**TASK PROMPT**
Only the lines from the start of the entries up to and including the line with "green headphones: 2 -> 1" should be written out, exactly as they stand.

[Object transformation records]
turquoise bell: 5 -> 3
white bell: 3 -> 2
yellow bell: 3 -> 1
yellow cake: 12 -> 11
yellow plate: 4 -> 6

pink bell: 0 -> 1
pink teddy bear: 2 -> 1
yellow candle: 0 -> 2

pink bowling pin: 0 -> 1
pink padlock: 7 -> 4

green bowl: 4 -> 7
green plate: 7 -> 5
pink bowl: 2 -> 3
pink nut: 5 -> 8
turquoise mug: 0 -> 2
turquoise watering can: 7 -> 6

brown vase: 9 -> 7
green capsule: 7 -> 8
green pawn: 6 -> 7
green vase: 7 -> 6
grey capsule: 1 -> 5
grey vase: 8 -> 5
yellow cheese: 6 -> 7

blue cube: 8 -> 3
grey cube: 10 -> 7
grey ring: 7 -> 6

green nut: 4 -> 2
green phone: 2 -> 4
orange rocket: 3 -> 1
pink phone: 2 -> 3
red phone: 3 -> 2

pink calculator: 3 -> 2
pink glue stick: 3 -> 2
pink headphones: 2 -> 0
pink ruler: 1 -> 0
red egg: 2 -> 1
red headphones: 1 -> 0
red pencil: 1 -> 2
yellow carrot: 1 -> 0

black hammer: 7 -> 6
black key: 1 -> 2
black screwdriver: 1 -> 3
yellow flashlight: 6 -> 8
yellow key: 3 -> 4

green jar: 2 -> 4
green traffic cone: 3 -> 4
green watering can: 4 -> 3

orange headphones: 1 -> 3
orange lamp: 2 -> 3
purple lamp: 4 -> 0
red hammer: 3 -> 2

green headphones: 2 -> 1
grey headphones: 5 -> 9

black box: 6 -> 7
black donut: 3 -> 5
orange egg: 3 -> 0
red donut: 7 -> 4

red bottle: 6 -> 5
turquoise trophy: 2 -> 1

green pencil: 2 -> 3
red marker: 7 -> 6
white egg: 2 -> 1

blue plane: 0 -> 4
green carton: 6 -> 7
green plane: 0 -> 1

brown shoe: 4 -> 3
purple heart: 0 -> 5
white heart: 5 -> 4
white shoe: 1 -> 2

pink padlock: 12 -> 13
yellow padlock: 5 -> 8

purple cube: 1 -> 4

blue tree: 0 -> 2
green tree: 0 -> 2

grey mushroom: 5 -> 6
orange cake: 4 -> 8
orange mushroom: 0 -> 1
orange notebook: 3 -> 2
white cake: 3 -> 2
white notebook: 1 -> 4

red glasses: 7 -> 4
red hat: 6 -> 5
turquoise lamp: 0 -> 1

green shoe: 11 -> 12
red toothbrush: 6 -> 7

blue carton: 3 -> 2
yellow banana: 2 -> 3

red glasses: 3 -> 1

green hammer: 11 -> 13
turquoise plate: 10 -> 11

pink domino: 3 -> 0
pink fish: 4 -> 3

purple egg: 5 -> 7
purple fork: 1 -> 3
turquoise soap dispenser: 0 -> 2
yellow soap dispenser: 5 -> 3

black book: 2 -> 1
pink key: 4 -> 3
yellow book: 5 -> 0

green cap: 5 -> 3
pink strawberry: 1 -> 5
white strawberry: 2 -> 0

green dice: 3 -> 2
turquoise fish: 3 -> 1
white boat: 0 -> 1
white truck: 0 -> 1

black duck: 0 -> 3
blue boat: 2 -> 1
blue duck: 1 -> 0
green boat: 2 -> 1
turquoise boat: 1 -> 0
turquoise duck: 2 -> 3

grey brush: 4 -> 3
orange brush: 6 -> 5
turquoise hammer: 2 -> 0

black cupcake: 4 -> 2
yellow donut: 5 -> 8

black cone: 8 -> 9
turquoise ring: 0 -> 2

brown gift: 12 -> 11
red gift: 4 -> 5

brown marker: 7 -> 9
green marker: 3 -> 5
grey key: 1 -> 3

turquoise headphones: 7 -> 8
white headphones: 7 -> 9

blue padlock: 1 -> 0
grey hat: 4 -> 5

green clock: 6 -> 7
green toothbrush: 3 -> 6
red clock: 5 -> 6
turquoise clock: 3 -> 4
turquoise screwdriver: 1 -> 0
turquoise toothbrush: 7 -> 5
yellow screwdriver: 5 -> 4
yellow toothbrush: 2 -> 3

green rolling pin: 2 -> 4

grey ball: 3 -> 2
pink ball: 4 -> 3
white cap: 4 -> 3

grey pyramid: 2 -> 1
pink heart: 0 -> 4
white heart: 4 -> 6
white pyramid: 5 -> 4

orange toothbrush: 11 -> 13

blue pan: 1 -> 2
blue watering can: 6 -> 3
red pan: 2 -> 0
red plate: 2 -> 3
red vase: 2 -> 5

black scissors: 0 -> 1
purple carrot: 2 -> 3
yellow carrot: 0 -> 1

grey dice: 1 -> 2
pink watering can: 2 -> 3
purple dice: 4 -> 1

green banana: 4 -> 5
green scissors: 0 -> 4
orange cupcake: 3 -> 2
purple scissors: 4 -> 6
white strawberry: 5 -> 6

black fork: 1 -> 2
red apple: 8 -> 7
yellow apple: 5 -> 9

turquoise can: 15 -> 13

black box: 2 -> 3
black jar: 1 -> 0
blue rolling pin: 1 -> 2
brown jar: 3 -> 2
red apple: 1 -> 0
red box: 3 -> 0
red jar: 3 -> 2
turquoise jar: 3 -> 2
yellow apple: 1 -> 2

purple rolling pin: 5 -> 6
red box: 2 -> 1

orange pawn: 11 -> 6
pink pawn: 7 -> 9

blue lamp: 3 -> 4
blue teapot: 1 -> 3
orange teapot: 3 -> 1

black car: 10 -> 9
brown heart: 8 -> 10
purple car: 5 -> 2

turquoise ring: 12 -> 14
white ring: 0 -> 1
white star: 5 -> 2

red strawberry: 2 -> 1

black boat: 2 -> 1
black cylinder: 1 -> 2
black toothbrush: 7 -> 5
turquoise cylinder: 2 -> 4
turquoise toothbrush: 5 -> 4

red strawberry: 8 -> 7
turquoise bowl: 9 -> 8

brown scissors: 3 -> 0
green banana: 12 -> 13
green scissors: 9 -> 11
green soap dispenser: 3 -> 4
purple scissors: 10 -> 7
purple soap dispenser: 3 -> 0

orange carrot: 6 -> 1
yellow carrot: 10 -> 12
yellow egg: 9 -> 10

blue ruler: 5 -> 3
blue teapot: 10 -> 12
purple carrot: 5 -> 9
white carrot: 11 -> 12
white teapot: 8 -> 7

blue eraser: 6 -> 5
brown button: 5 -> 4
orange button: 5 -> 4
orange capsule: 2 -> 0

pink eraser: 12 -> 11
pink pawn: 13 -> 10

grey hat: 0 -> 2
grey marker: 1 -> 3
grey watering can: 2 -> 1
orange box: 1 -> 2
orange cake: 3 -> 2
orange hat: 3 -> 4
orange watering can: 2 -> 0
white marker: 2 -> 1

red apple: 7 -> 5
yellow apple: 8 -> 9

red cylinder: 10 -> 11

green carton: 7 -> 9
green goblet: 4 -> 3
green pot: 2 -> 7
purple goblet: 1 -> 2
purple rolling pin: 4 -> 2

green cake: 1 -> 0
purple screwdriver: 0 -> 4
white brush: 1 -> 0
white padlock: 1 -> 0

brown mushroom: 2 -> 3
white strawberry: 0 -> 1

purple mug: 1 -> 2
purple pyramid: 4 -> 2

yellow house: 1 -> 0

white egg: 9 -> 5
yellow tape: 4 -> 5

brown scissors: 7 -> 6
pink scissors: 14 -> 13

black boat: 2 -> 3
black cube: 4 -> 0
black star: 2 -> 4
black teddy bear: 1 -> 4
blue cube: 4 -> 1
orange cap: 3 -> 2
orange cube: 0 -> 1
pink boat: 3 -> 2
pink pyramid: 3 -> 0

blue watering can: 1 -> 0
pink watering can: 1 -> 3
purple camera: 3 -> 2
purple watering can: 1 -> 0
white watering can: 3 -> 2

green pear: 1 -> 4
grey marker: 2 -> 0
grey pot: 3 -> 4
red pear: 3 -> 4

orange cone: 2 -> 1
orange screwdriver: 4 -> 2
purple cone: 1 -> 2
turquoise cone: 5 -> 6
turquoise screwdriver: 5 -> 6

**TASK RESULT**
turquoise bell: 5 -> 3
white bell: 3 -> 2
yellow bell: 3 -> 1
yellow cake: 12 -> 11
yellow plate: 4 -> 6

pink bell: 0 -> 1
pink teddy bear: 2 -> 1
yellow candle: 0 -> 2

pink bowling pin: 0 -> 1
pink padlock: 7 -> 4

green bowl: 4 -> 7
green plate: 7 -> 5
pink bowl: 2 -> 3
pink nut: 5 -> 8
turquoise mug: 0 -> 2
turquoise watering can: 7 -> 6

brown vase: 9 -> 7
green capsule: 7 -> 8
green pawn: 6 -> 7
green vase: 7 -> 6
grey capsule: 1 -> 5
grey vase: 8 -> 5
yellow cheese: 6 -> 7

blue cube: 8 -> 3
grey cube: 10 -> 7
grey ring: 7 -> 6

green nut: 4 -> 2
green phone: 2 -> 4
orange rocket: 3 -> 1
pink phone: 2 -> 3
red phone: 3 -> 2

pink calculator: 3 -> 2
pink glue stick: 3 -> 2
pink headphones: 2 -> 0
pink ruler: 1 -> 0
red egg: 2 -> 1
red headphones: 1 -> 0
red pencil: 1 -> 2
yellow carrot: 1 -> 0

black hammer: 7 -> 6
black key: 1 -> 2
black screwdriver: 1 -> 3
yellow flashlight: 6 -> 8
yellow key: 3 -> 4

green jar: 2 -> 4
green traffic cone: 3 -> 4
green watering can: 4 -> 3

orange headphones: 1 -> 3
orange lamp: 2 -> 3
purple lamp: 4 -> 0
red hammer: 3 -> 2

green headphones: 2 -> 1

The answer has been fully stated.